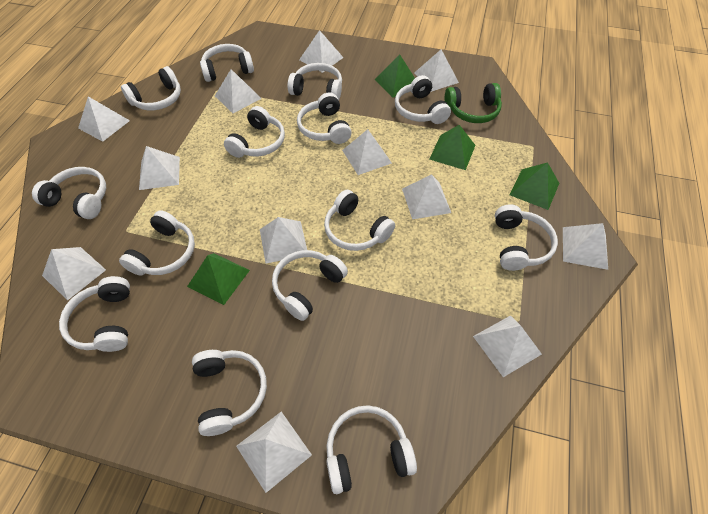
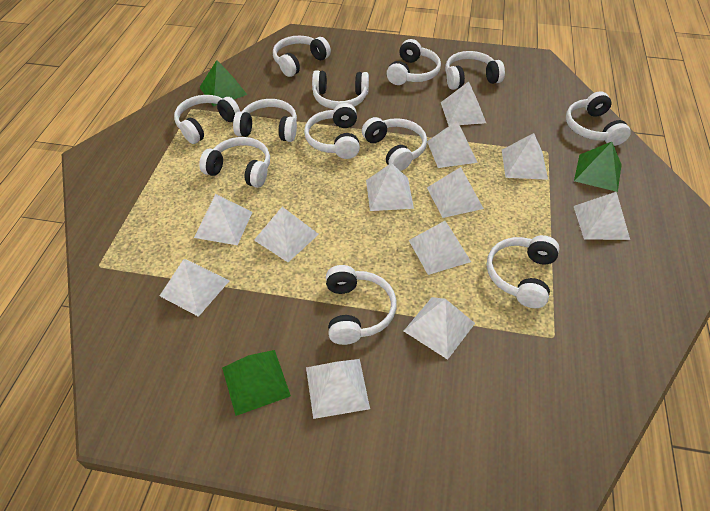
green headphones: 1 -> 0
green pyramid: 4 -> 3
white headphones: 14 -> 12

* * * * *

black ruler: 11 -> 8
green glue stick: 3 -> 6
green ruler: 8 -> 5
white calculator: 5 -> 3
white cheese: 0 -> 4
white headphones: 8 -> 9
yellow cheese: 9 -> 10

* * * * *

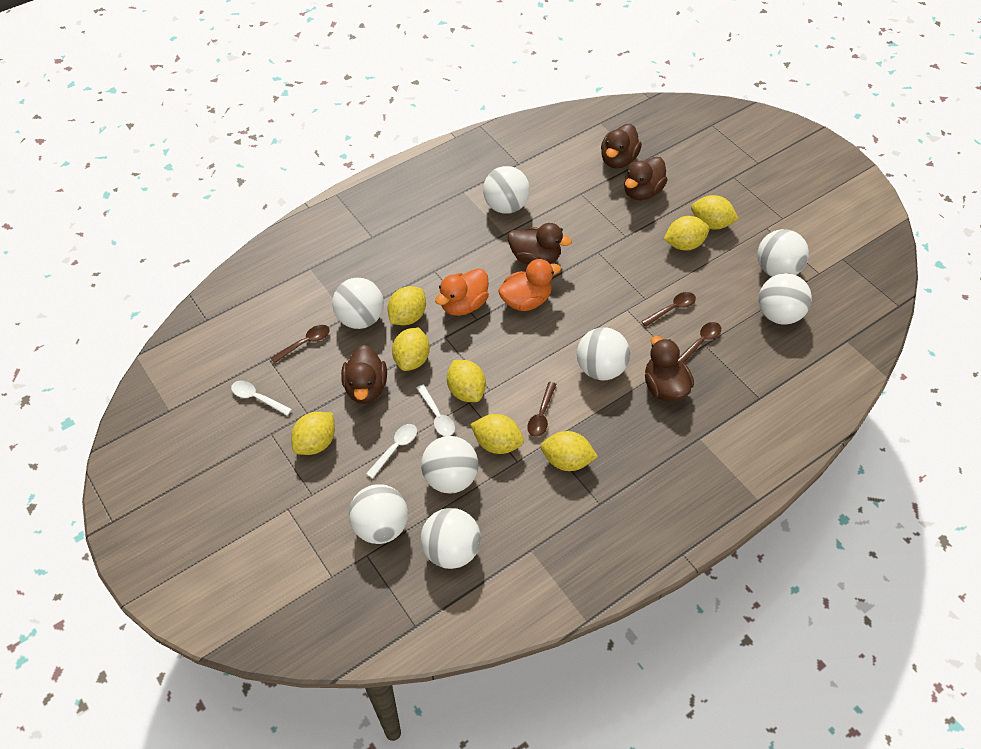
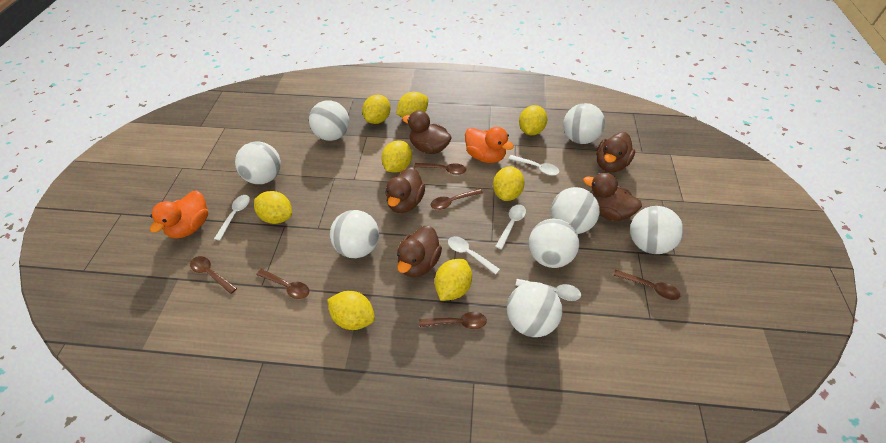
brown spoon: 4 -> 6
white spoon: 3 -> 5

* * * * *

Task objective. The lines above from the one with "green headphones: 1 -> 0" through the one with "white headphones: 14 -> 12" are to be duplicated exactly, ends included, with nothing added.

Task output.
green headphones: 1 -> 0
green pyramid: 4 -> 3
white headphones: 14 -> 12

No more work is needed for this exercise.